Data section ::

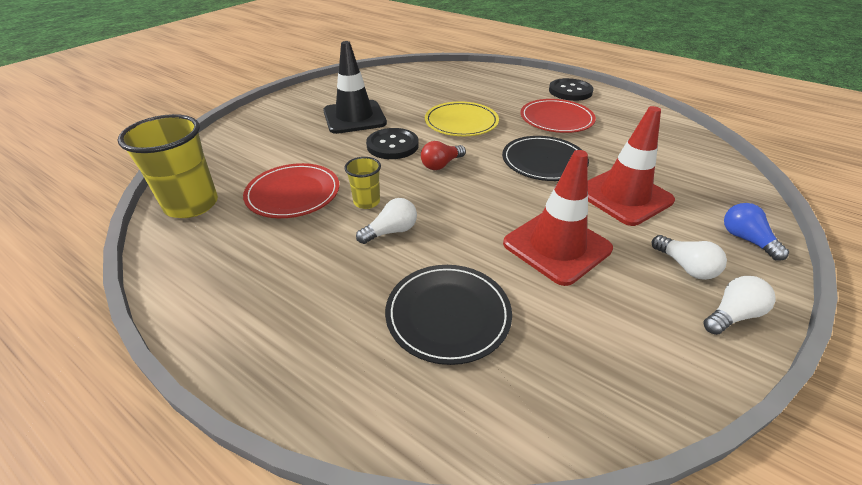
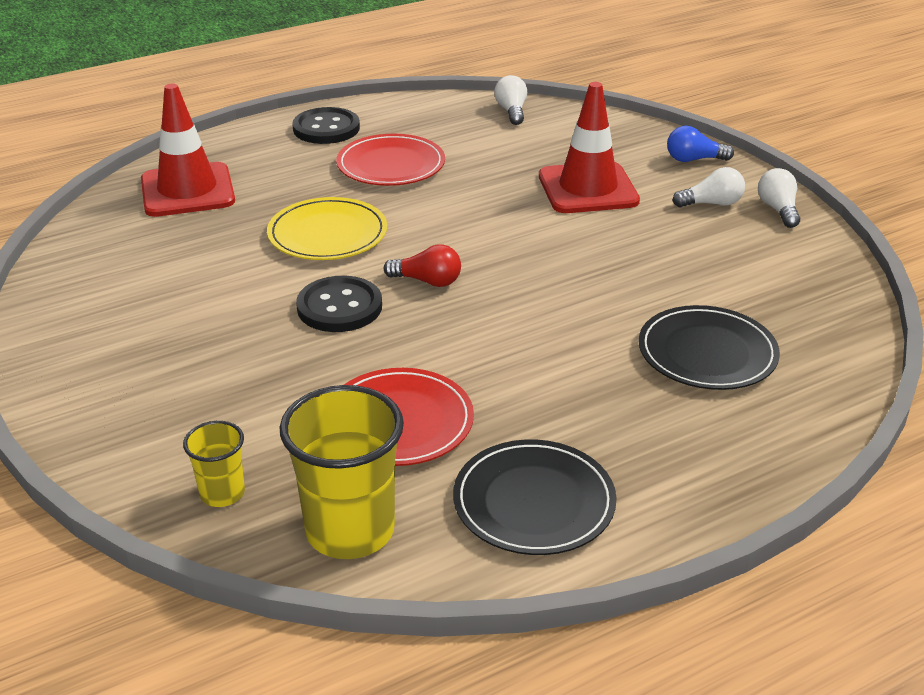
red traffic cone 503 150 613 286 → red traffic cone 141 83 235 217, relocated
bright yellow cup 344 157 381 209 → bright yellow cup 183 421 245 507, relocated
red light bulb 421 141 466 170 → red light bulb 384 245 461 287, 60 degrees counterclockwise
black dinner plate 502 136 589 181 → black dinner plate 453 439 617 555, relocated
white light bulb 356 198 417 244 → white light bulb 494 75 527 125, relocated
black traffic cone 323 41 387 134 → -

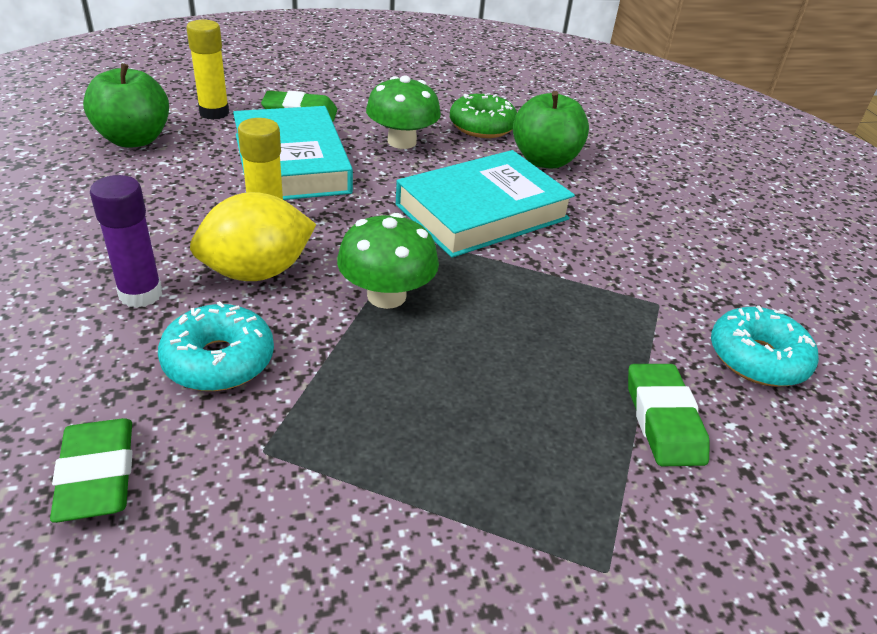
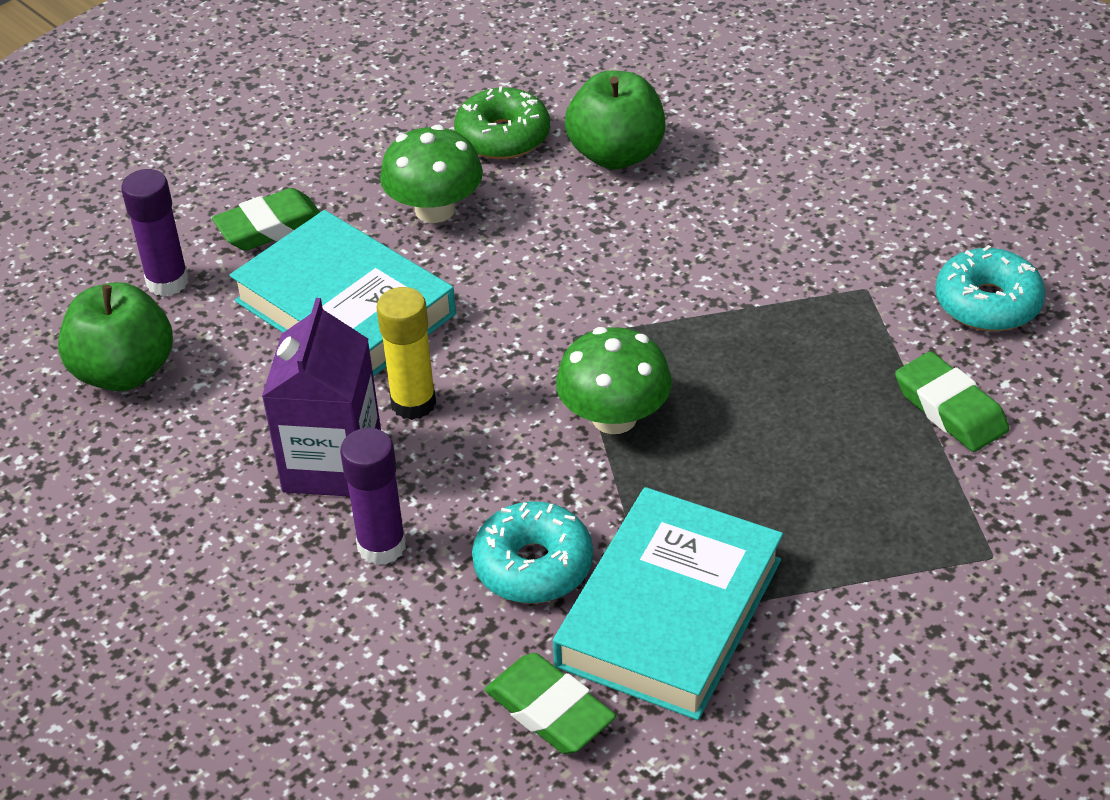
bright yellow glue 186 20 229 120 → purple glue 121 169 189 296
- → purple milk carton 262 298 381 497
turquoise book 396 150 575 258 → turquoise book 553 487 783 720, relocated
bright yellow citrus fruit 190 192 317 281 → -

Problem to work on :: Go through the material and select each line with the string "bulb" in it.

Exercise result ::
red light bulb 421 141 466 170 → red light bulb 384 245 461 287, 60 degrees counterclockwise
white light bulb 356 198 417 244 → white light bulb 494 75 527 125, relocated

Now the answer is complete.